**Task prompt:** Where the records below reach the line containing "The second view lost the heart", start transcribing, and end with the line containing "The spinning top", exactly and with nothing else added.

——

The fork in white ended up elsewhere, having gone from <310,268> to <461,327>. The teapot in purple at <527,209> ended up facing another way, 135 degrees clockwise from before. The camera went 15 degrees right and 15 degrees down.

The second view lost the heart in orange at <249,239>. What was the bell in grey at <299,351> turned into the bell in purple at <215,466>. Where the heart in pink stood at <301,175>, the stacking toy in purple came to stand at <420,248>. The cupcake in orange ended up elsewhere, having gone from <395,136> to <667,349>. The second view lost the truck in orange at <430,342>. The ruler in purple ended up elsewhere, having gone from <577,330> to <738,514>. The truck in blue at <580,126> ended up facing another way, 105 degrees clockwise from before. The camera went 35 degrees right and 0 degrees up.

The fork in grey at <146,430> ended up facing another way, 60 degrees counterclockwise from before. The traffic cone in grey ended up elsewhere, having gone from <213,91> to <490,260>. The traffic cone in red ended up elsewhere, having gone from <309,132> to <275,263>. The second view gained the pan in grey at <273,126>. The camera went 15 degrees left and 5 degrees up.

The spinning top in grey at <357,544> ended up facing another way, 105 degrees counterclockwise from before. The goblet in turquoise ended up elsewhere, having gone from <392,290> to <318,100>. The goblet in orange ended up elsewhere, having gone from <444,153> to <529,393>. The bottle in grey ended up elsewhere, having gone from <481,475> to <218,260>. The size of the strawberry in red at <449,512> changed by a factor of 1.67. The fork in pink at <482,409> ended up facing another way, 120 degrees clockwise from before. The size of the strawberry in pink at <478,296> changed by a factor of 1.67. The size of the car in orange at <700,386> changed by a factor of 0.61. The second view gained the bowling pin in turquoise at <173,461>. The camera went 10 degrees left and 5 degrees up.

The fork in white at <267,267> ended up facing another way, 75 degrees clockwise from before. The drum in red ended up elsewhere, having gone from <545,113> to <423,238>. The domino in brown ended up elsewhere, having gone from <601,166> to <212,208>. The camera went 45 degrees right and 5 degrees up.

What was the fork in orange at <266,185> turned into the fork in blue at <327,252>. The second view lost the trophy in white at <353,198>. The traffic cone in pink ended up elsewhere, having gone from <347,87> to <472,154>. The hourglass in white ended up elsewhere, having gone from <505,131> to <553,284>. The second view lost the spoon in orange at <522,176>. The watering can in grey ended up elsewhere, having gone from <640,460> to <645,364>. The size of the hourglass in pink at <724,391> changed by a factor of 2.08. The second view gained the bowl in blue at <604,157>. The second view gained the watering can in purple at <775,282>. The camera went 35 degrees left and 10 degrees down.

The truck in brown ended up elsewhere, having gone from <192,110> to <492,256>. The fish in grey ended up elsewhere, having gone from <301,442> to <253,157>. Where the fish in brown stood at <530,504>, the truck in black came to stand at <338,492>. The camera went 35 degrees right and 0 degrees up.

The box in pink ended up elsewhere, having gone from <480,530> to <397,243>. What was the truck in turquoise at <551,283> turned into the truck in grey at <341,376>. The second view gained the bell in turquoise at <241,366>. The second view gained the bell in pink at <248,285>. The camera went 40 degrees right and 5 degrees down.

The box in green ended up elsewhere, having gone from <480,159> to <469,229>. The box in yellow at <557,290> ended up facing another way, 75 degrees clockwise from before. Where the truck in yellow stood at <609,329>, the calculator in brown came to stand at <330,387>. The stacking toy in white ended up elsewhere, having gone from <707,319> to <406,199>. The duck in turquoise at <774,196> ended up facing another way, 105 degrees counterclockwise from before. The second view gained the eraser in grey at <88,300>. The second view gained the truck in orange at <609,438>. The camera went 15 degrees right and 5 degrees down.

——

**Task solution:**
The second view lost the heart in orange at <249,239>. What was the bell in grey at <299,351> turned into the bell in purple at <215,466>. Where the heart in pink stood at <301,175>, the stacking toy in purple came to stand at <420,248>. The cupcake in orange ended up elsewhere, having gone from <395,136> to <667,349>. The second view lost the truck in orange at <430,342>. The ruler in purple ended up elsewhere, having gone from <577,330> to <738,514>. The truck in blue at <580,126> ended up facing another way, 105 degrees clockwise from before. The camera went 35 degrees right and 0 degrees up.

The fork in grey at <146,430> ended up facing another way, 60 degrees counterclockwise from before. The traffic cone in grey ended up elsewhere, having gone from <213,91> to <490,260>. The traffic cone in red ended up elsewhere, having gone from <309,132> to <275,263>. The second view gained the pan in grey at <273,126>. The camera went 15 degrees left and 5 degrees up.

The spinning top in grey at <357,544> ended up facing another way, 105 degrees counterclockwise from before. The goblet in turquoise ended up elsewhere, having gone from <392,290> to <318,100>. The goblet in orange ended up elsewhere, having gone from <444,153> to <529,393>. The bottle in grey ended up elsewhere, having gone from <481,475> to <218,260>. The size of the strawberry in red at <449,512> changed by a factor of 1.67. The fork in pink at <482,409> ended up facing another way, 120 degrees clockwise from before. The size of the strawberry in pink at <478,296> changed by a factor of 1.67. The size of the car in orange at <700,386> changed by a factor of 0.61. The second view gained the bowling pin in turquoise at <173,461>. The camera went 10 degrees left and 5 degrees up.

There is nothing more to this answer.